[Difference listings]
□ □ □ □ □ □ □
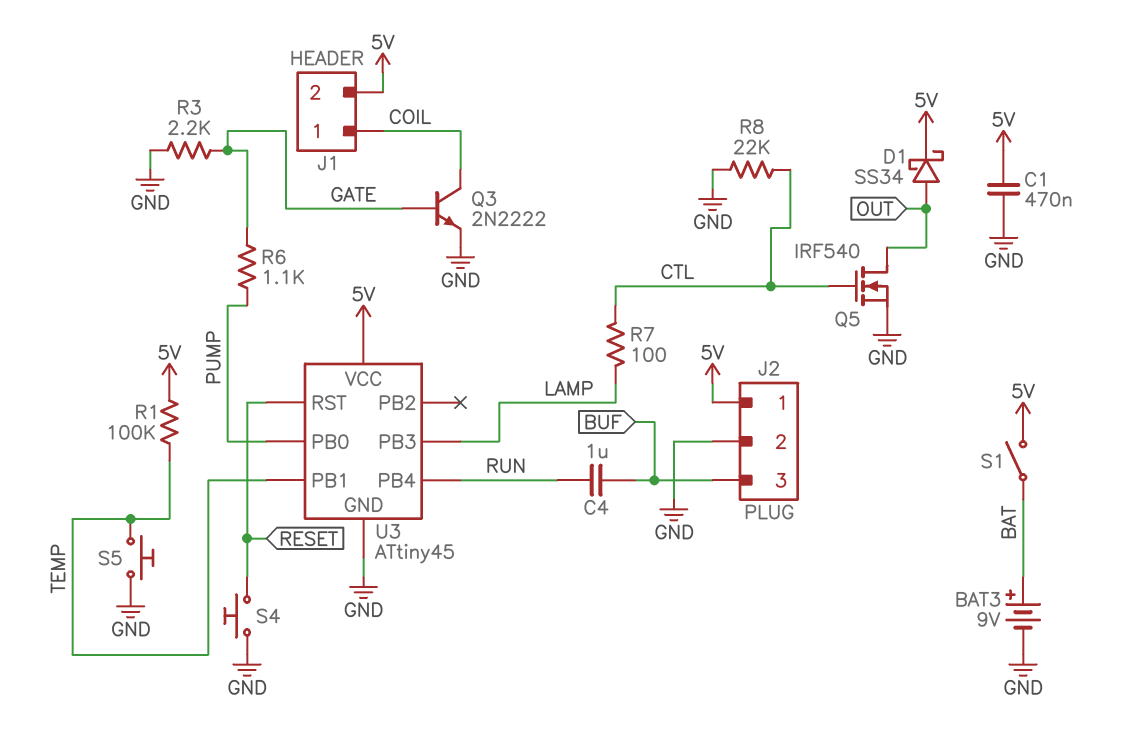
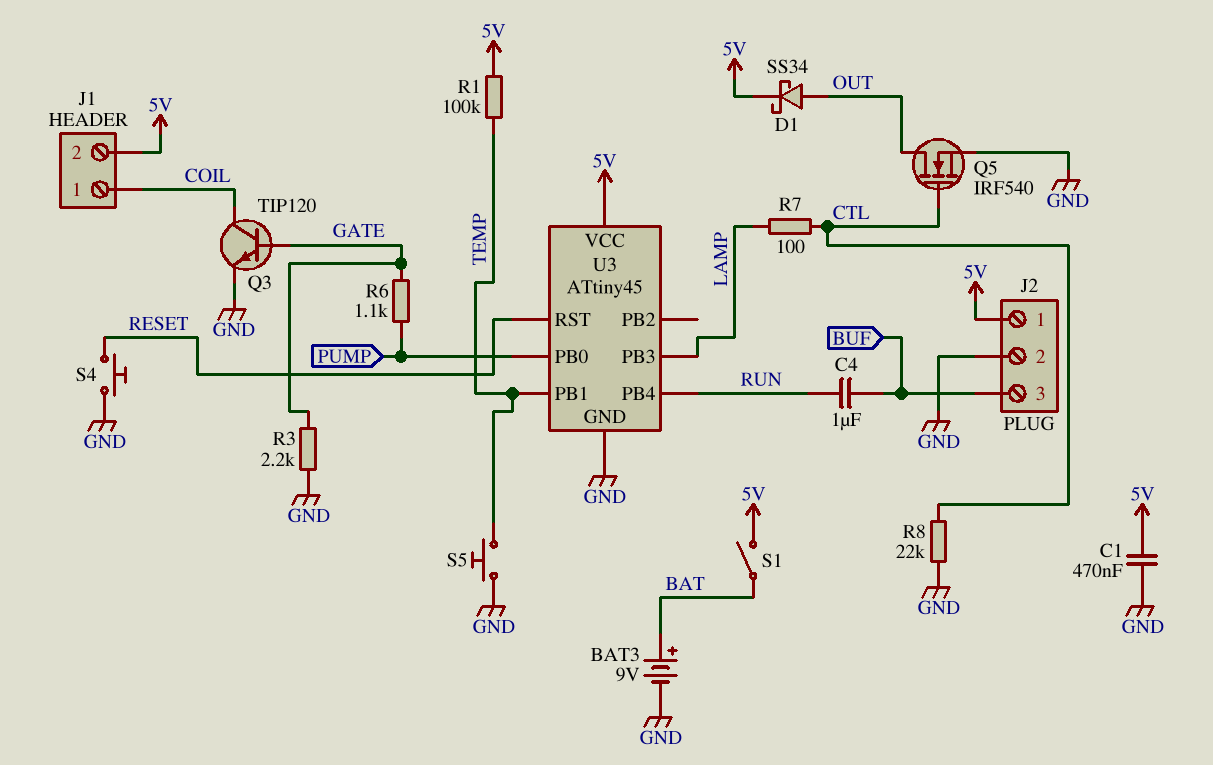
Q3: NPN 2N2222 (B GATE, C COIL, E GND) -> NPN TIP120 (B GATE, C COIL, E GND)

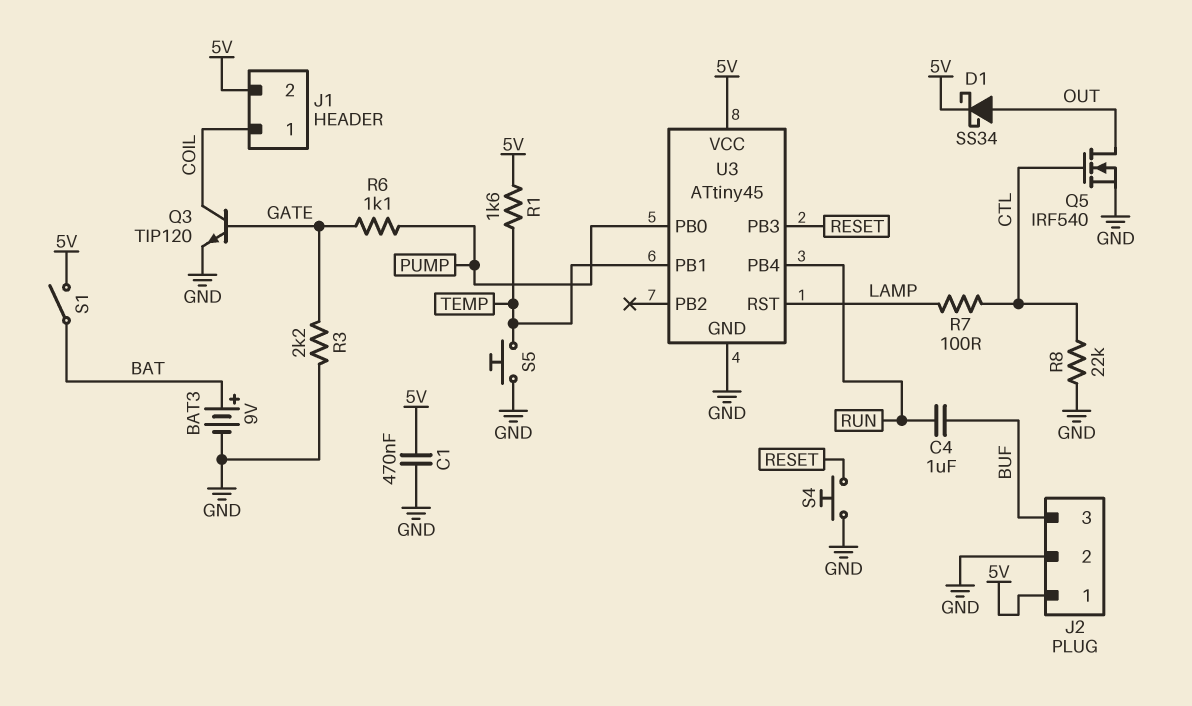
R1: 100k (5V, TEMP) -> 1.6k (5V, TEMP)
U3 pin PB3: LAMP -> RESET
U3 pin RST: RESET -> LAMP

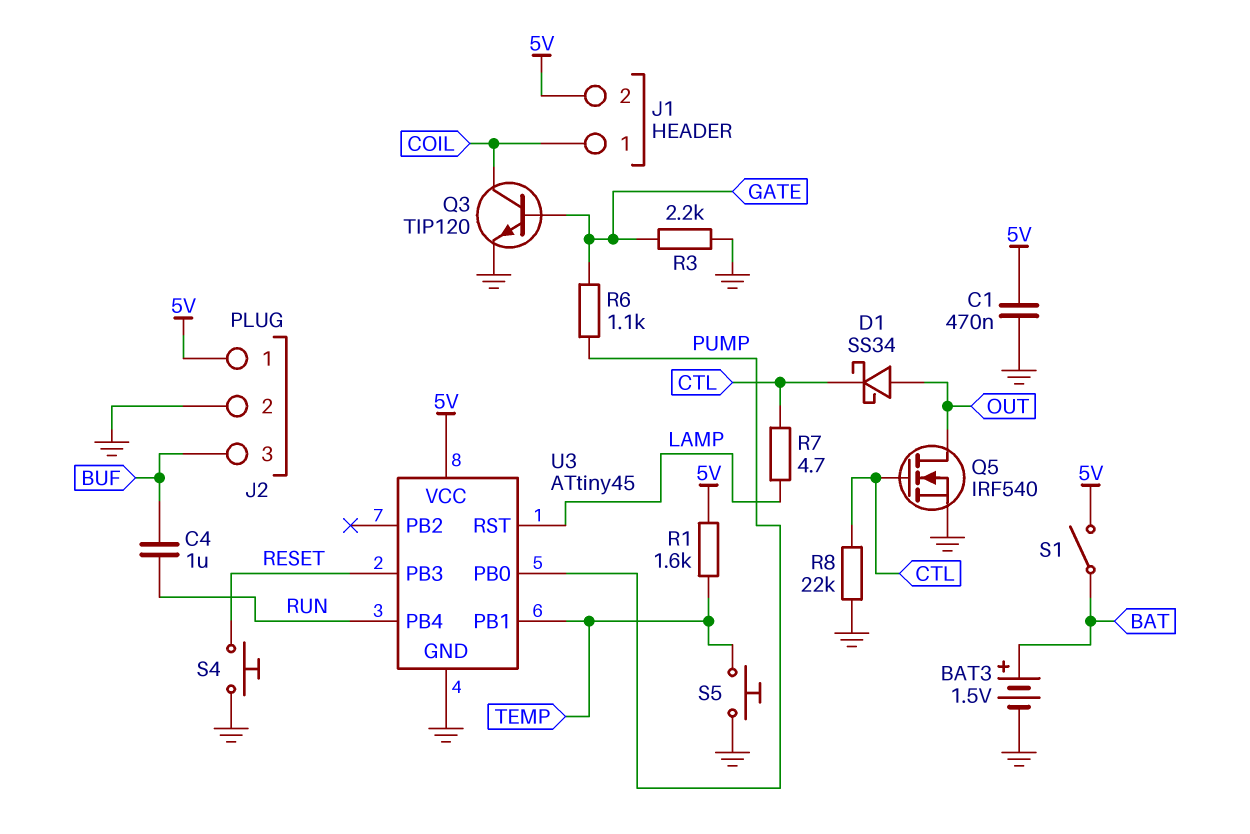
BAT3: 9V (plus BAT, minus GND) -> 1.5V (plus BAT, minus GND)
D1: schottky SS34 (A OUT, K 5V) -> schottky SS34 (A OUT, K CTL)
R7: 100 (CTL, LAMP) -> 4.7 (CTL, LAMP)

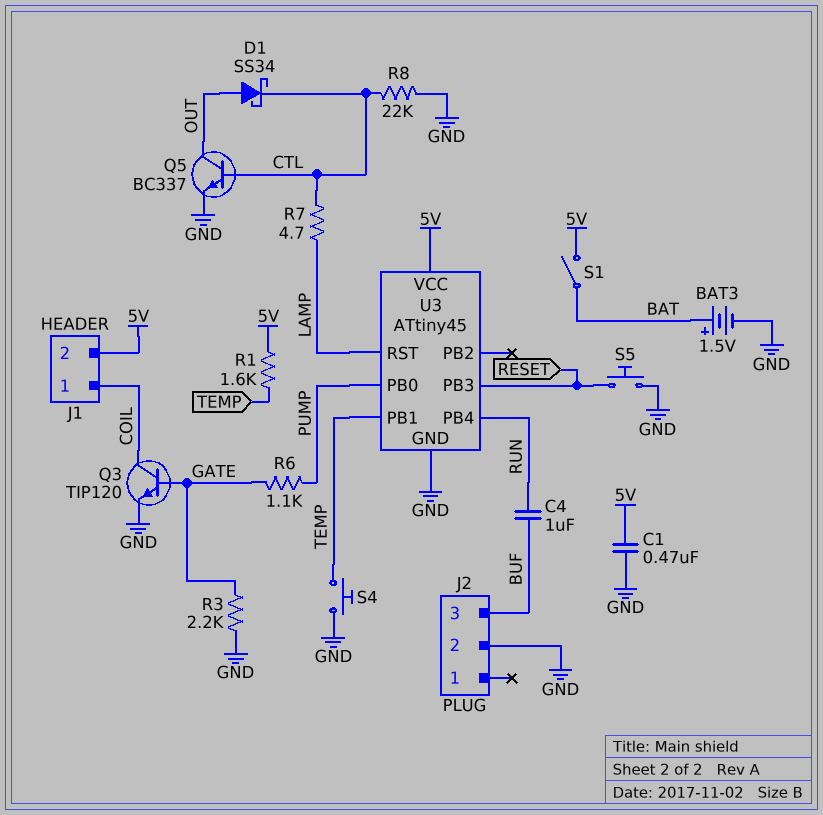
J2 pin 1: 5V -> none
Q5: NMOS IRF540 (G CTL, D OUT, S GND) -> NPN BC337 (B CTL, C OUT, E GND)
S4: button (GND, RESET) -> button (GND, TEMP)
S5: button (GND, TEMP) -> button (GND, RESET)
□ □ □ □ □ □ □
◆ **Instructions to follow**
Filter the records above for the string "button" and copy each matching line.

◆ **Reply**
S4: button (GND, RESET) -> button (GND, TEMP)
S5: button (GND, TEMP) -> button (GND, RESET)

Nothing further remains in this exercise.